**Requirement**
Report every line of the listing below in which the string "yellow" occurs.
== Source information ==
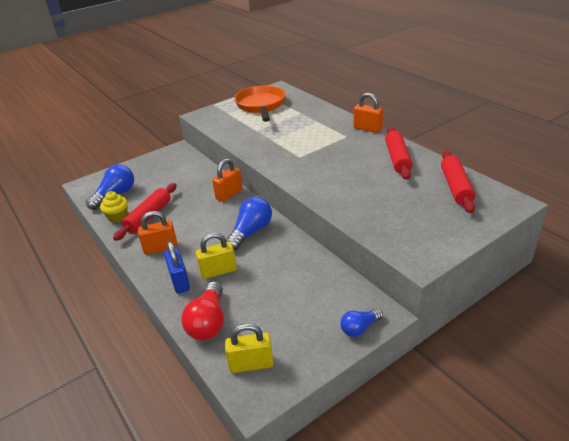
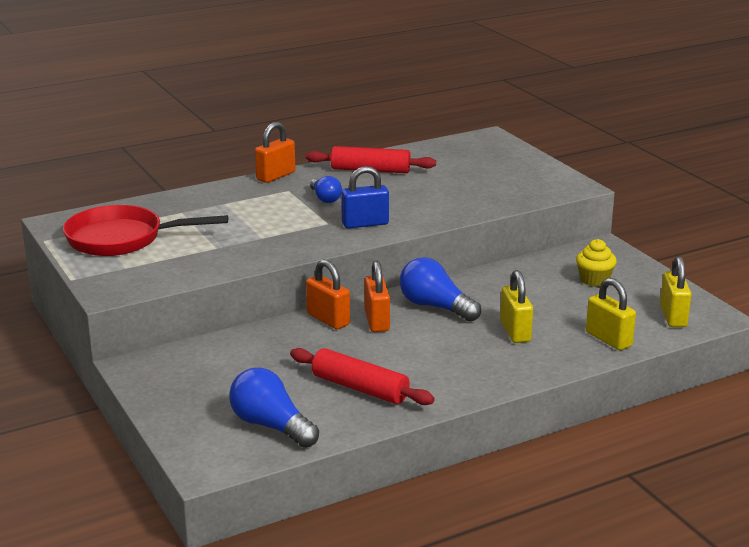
camera: 85 degrees left, 10 degrees down
(117, 217) = (346, 418): yellow cupcake -> yellow cupcake (594, 280)
(160, 248) = (450, 375): orange padlock -> orange padlock (377, 321)
(179, 281) = (530, 359): blue padlock -> blue padlock (365, 224)
(208, 322) = (608, 339): red light bulb -> yellow padlock
(261, 105) = (122, 239): orange pan -> red pan
(359, 328) = (623, 259): blue light bulb -> blue light bulb (325, 198)
(456, 187) = (450, 153): red rolling pin -> none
===
**Response box**
(117, 217) = (346, 418): yellow cupcake -> yellow cupcake (594, 280)
(208, 322) = (608, 339): red light bulb -> yellow padlock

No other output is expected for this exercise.